## Work to be completed
Reproduce each record below in full, word for word, without images.

═════ Input data

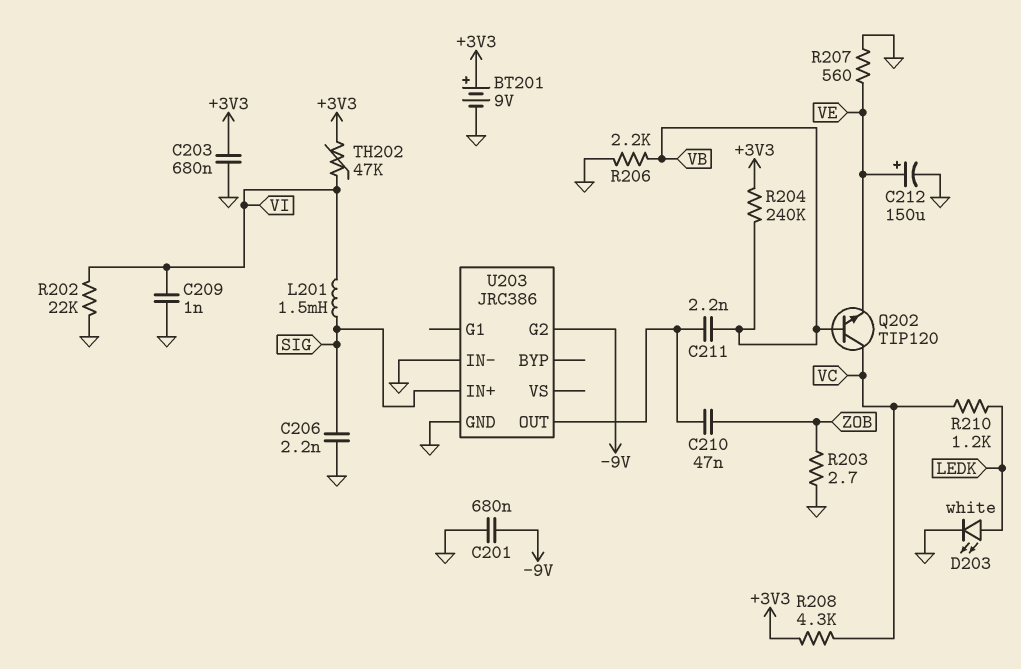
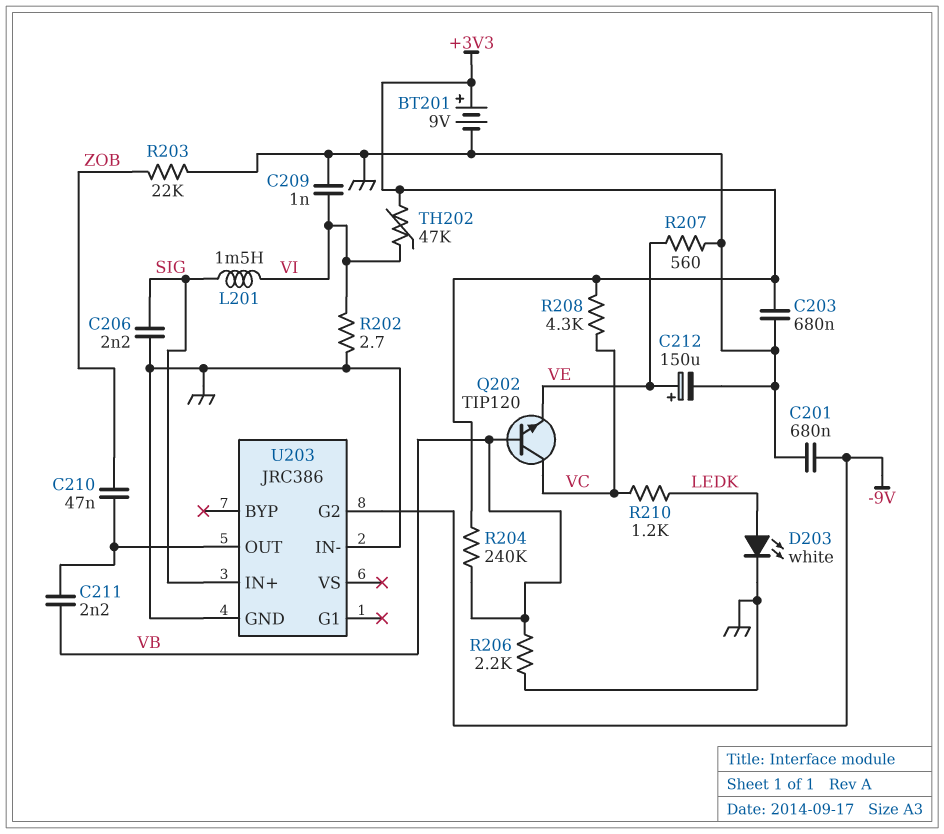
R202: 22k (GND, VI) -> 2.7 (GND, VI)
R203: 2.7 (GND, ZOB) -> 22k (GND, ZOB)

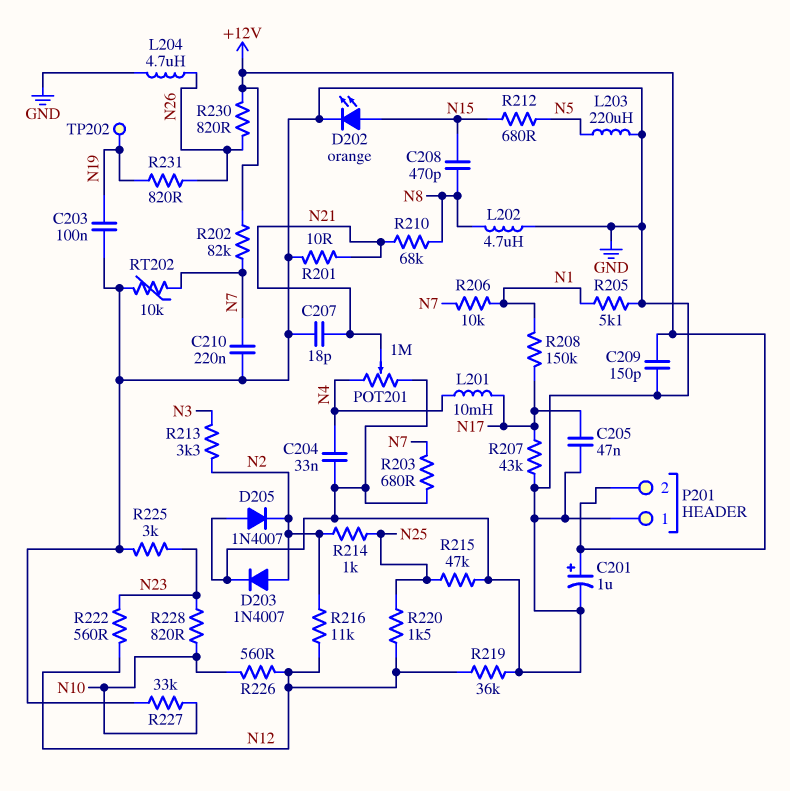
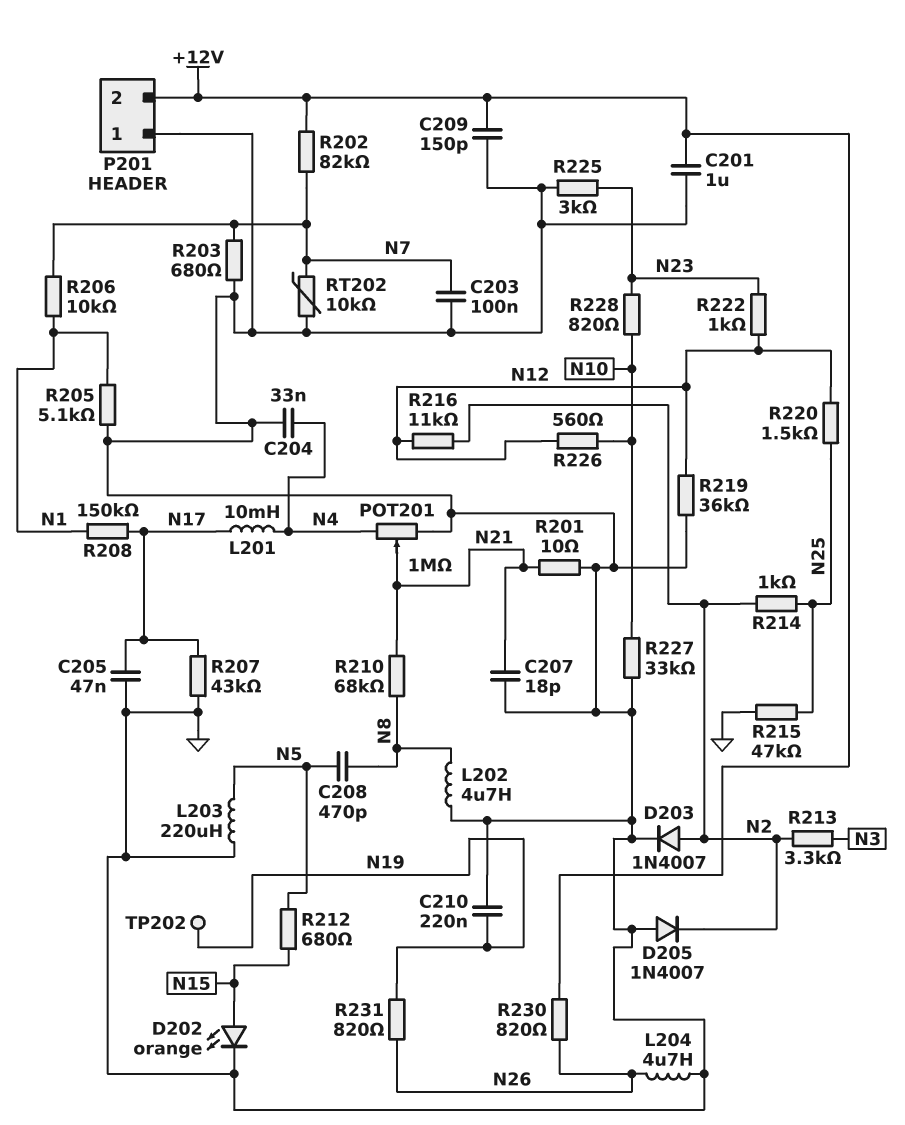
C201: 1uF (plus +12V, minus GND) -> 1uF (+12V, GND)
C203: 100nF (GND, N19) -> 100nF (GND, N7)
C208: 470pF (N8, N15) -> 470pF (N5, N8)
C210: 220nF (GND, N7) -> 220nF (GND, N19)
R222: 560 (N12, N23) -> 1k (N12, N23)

══════════

## Completed exercise
R202: 22k (GND, VI) -> 2.7 (GND, VI)
R203: 2.7 (GND, ZOB) -> 22k (GND, ZOB)

C201: 1uF (plus +12V, minus GND) -> 1uF (+12V, GND)
C203: 100nF (GND, N19) -> 100nF (GND, N7)
C208: 470pF (N8, N15) -> 470pF (N5, N8)
C210: 220nF (GND, N7) -> 220nF (GND, N19)
R222: 560 (N12, N23) -> 1k (N12, N23)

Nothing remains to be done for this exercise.